** Opening Data for analysis block **

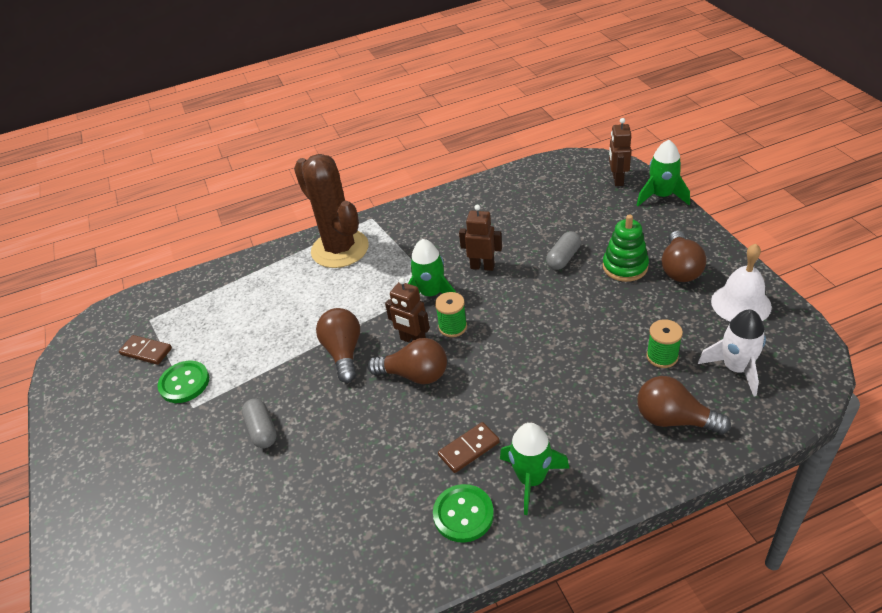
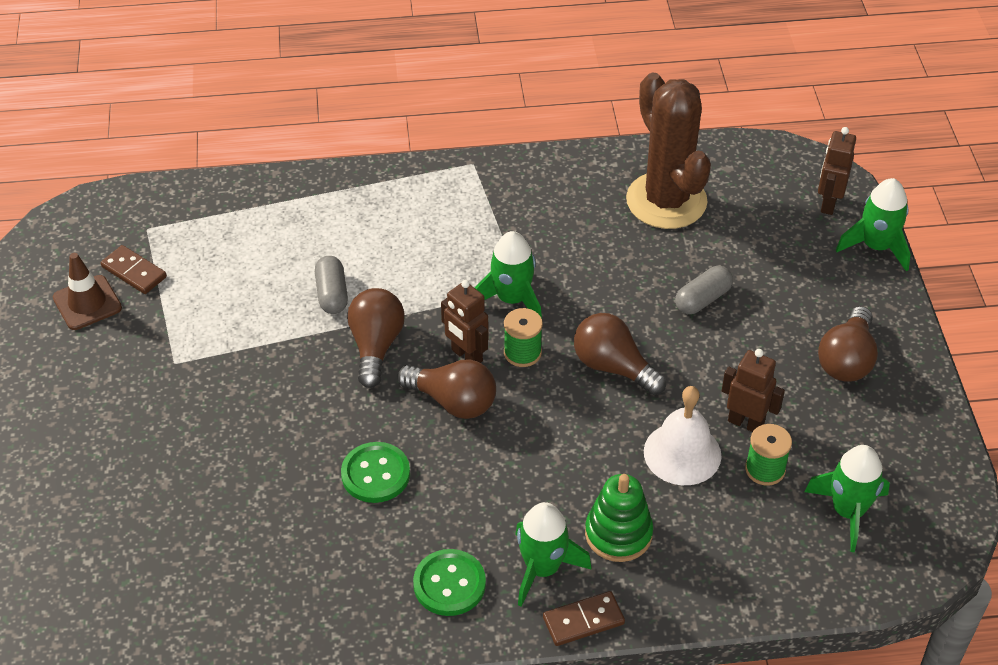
camera: 10 degrees right, 5 degrees up
(114, 383) = (87, 303): none -> brown traffic cone
(184, 383) = (171, 328): green button -> green button (375, 474)
(262, 430) = (249, 416): grey capsule -> grey capsule (332, 294)
(340, 249) = (416, 198): brown cactus -> brown cactus (666, 201)
(469, 449) = (484, 512): brown domino -> brown domino (583, 621)
(482, 266) = (592, 280): brown robot -> brown robot (746, 423)
(625, 267) = (777, 335): green stacking toy -> green stacking toy (618, 534)
(674, 419) = (741, 550): brown light bulb -> brown light bulb (613, 367)
(735, 368) = (847, 511): white rocket -> green rocket
(741, 304) = (899, 431): white bell -> white bell (682, 453)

** Closing Data for analysis block **

_Task details_
Repeat only what runs from the first line of the records above to the line with "(735, 368) = (847, 511): white", both included, word for word, minus the pictures.

_Written answer_
camera: 10 degrees right, 5 degrees up
(114, 383) = (87, 303): none -> brown traffic cone
(184, 383) = (171, 328): green button -> green button (375, 474)
(262, 430) = (249, 416): grey capsule -> grey capsule (332, 294)
(340, 249) = (416, 198): brown cactus -> brown cactus (666, 201)
(469, 449) = (484, 512): brown domino -> brown domino (583, 621)
(482, 266) = (592, 280): brown robot -> brown robot (746, 423)
(625, 267) = (777, 335): green stacking toy -> green stacking toy (618, 534)
(674, 419) = (741, 550): brown light bulb -> brown light bulb (613, 367)
(735, 368) = (847, 511): white rocket -> green rocket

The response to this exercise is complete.